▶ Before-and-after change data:
--- START ---

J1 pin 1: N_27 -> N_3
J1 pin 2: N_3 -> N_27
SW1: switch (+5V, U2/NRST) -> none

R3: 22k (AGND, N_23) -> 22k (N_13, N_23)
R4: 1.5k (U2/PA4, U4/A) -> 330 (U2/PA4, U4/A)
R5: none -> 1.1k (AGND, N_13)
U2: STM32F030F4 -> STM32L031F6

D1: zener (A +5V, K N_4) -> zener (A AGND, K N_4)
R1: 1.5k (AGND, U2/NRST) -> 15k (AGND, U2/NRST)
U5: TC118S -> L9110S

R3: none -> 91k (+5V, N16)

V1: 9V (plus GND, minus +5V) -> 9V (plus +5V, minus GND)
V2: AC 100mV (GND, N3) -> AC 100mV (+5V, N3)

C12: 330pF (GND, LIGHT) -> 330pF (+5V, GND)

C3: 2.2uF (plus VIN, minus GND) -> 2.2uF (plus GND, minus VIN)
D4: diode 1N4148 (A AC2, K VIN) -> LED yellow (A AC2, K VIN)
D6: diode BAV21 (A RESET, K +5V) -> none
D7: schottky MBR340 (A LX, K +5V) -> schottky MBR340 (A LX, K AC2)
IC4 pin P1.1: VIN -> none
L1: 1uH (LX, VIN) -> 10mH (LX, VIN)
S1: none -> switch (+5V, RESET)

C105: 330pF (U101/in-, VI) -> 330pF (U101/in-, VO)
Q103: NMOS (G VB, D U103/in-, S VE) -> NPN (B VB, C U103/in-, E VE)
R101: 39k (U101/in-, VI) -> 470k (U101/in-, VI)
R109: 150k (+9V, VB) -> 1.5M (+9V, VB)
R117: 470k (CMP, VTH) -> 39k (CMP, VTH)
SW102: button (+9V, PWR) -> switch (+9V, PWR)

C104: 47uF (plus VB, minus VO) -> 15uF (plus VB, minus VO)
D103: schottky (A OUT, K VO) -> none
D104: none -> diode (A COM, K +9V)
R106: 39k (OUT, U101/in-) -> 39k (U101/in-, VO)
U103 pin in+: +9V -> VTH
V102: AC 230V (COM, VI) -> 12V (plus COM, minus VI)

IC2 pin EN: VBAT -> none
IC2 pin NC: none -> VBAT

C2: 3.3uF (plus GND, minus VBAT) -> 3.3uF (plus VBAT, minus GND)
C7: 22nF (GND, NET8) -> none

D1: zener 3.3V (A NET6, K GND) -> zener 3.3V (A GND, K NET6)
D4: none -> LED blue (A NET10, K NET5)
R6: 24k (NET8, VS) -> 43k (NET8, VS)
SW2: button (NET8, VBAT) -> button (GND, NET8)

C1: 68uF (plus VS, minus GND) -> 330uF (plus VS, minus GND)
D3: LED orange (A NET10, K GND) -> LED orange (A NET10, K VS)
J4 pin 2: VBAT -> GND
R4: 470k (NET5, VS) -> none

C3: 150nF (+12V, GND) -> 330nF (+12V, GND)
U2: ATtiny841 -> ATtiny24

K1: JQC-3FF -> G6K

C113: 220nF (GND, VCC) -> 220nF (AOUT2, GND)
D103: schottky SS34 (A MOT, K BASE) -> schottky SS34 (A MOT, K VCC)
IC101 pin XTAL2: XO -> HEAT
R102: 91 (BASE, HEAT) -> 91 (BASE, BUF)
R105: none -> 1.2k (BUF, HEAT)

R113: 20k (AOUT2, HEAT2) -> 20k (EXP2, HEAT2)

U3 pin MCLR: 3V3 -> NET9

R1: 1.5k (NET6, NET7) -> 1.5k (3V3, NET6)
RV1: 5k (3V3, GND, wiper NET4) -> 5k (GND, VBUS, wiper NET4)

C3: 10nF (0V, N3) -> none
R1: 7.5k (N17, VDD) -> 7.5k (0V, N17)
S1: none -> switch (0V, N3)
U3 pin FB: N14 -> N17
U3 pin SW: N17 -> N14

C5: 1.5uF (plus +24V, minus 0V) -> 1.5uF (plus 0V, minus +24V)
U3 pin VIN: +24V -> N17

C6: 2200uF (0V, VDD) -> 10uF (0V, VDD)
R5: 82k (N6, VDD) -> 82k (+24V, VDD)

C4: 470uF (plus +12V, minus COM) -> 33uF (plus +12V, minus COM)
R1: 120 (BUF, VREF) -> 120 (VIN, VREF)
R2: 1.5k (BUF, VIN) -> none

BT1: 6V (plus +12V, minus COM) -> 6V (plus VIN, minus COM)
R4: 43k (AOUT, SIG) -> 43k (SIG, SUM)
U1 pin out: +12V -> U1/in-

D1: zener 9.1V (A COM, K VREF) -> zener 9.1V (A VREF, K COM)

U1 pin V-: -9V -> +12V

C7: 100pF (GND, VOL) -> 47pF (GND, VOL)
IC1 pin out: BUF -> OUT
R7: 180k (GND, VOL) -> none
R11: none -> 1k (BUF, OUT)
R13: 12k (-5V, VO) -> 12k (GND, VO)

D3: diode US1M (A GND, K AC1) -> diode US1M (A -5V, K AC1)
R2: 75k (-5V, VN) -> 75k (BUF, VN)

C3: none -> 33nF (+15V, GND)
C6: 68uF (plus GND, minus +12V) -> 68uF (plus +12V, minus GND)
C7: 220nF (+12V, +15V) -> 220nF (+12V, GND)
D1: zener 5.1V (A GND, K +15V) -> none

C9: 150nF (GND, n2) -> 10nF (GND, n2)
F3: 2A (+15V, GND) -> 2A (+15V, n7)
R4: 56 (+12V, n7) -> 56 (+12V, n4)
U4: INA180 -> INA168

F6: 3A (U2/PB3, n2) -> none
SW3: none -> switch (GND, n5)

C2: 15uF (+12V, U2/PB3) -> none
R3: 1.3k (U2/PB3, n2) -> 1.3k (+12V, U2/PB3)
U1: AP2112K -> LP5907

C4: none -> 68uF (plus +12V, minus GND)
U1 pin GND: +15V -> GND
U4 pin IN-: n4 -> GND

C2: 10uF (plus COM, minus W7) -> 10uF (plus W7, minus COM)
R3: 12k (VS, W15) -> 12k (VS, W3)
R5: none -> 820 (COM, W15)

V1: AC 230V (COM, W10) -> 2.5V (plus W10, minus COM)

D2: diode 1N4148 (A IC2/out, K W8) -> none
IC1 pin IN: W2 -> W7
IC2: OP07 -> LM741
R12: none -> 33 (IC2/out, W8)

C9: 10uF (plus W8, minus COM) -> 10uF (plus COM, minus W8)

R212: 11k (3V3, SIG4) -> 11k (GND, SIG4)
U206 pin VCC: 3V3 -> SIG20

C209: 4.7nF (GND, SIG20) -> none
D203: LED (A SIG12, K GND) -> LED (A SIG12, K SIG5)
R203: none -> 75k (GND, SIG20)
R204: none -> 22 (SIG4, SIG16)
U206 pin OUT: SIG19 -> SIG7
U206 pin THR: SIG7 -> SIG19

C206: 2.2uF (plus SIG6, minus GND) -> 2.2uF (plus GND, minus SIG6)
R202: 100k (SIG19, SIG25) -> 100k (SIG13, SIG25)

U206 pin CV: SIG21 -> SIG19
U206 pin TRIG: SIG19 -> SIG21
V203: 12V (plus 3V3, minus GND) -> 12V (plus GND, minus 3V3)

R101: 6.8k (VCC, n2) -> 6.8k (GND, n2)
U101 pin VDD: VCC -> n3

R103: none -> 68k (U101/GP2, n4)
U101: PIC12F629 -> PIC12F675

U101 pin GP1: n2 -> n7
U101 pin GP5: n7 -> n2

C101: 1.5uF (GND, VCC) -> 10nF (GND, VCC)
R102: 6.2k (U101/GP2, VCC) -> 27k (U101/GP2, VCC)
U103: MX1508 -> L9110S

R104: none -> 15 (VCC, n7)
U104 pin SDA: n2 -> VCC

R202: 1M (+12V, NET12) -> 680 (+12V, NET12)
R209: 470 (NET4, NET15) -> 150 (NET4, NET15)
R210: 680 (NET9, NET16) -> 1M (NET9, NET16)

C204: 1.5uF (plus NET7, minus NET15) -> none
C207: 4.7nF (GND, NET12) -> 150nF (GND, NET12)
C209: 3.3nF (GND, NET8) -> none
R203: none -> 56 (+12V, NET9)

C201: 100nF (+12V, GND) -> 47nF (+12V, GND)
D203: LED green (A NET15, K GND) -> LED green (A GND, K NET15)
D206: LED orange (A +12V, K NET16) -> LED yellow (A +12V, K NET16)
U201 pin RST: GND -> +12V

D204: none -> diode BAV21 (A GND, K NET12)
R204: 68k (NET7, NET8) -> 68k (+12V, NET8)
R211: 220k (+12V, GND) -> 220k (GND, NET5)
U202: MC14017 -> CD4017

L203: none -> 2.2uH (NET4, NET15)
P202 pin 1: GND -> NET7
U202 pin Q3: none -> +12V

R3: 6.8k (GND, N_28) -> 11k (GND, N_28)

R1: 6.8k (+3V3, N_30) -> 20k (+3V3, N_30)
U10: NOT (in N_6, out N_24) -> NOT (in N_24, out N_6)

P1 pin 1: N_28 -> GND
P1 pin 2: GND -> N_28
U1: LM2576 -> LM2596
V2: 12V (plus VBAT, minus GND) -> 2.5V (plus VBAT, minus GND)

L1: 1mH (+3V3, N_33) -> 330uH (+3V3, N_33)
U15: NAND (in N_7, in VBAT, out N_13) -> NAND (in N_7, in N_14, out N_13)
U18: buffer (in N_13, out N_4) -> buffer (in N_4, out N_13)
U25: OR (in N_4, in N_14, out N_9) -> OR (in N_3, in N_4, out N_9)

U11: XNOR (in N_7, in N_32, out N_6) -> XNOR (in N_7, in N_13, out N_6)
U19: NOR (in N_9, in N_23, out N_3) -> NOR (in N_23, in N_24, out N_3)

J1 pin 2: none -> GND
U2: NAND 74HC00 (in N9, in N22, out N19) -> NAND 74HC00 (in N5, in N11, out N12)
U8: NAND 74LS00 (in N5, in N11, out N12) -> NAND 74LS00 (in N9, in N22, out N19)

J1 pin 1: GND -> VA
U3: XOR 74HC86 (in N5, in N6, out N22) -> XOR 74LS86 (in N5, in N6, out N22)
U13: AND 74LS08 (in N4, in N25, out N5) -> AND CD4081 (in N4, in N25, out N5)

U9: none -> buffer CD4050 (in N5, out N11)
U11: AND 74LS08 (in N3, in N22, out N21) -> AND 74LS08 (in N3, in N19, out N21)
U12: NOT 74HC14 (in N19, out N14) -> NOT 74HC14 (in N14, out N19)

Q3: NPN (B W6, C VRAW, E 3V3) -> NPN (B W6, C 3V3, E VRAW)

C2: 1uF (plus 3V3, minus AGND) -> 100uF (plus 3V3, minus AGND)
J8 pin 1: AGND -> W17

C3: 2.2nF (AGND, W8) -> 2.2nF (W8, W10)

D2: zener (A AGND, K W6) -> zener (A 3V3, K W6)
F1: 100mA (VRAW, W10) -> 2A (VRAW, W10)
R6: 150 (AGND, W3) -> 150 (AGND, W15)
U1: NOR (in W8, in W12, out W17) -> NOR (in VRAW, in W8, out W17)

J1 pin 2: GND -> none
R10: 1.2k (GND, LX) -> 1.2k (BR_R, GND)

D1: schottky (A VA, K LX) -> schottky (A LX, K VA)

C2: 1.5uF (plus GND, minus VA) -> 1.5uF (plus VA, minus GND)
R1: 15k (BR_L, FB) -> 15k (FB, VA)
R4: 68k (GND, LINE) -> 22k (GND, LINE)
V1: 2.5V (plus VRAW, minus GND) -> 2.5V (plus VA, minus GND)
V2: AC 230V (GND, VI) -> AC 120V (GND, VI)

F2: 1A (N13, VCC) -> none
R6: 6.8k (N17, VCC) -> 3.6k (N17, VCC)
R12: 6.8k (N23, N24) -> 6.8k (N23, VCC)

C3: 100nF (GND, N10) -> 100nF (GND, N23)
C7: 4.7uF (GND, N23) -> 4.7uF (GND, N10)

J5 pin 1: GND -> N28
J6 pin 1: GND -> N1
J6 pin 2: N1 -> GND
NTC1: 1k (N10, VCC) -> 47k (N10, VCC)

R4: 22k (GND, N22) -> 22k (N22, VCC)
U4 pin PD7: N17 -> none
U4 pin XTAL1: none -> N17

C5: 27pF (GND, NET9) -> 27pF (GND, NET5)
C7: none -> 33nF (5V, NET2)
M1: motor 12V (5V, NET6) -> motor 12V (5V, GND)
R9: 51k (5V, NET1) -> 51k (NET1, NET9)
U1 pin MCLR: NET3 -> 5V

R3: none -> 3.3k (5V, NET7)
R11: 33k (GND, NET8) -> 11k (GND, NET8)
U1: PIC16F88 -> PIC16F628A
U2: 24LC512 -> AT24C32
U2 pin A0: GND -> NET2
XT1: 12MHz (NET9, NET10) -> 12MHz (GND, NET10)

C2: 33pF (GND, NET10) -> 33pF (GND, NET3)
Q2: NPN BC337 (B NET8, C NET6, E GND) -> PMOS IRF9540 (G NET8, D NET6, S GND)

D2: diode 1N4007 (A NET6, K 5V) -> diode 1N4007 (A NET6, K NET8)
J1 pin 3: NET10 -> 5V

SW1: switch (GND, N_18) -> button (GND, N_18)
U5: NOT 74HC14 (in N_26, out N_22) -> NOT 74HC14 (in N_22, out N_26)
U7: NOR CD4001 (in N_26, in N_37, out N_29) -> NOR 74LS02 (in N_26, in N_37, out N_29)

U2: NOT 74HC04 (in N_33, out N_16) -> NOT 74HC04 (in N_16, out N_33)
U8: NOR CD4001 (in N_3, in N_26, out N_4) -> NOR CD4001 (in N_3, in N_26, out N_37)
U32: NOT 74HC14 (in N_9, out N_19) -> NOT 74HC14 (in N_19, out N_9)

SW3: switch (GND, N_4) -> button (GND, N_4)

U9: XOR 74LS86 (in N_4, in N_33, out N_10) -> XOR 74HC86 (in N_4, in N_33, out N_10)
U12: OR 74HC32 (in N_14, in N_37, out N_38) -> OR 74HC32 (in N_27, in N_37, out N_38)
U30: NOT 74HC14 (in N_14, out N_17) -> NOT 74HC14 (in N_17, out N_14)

--- END ---

▶ Problem requirements: Only the lines above from the line with "U2: STM32F030F4 -> STM32L031F6" to the line with "R117: 470k (CMP, VTH) -> 39k (CMP, VTH)", those two lines included, should be reproduced exactly.

▶ Task solution:
U2: STM32F030F4 -> STM32L031F6

D1: zener (A +5V, K N_4) -> zener (A AGND, K N_4)
R1: 1.5k (AGND, U2/NRST) -> 15k (AGND, U2/NRST)
U5: TC118S -> L9110S

R3: none -> 91k (+5V, N16)

V1: 9V (plus GND, minus +5V) -> 9V (plus +5V, minus GND)
V2: AC 100mV (GND, N3) -> AC 100mV (+5V, N3)

C12: 330pF (GND, LIGHT) -> 330pF (+5V, GND)

C3: 2.2uF (plus VIN, minus GND) -> 2.2uF (plus GND, minus VIN)
D4: diode 1N4148 (A AC2, K VIN) -> LED yellow (A AC2, K VIN)
D6: diode BAV21 (A RESET, K +5V) -> none
D7: schottky MBR340 (A LX, K +5V) -> schottky MBR340 (A LX, K AC2)
IC4 pin P1.1: VIN -> none
L1: 1uH (LX, VIN) -> 10mH (LX, VIN)
S1: none -> switch (+5V, RESET)

C105: 330pF (U101/in-, VI) -> 330pF (U101/in-, VO)
Q103: NMOS (G VB, D U103/in-, S VE) -> NPN (B VB, C U103/in-, E VE)
R101: 39k (U101/in-, VI) -> 470k (U101/in-, VI)
R109: 150k (+9V, VB) -> 1.5M (+9V, VB)
R117: 470k (CMP, VTH) -> 39k (CMP, VTH)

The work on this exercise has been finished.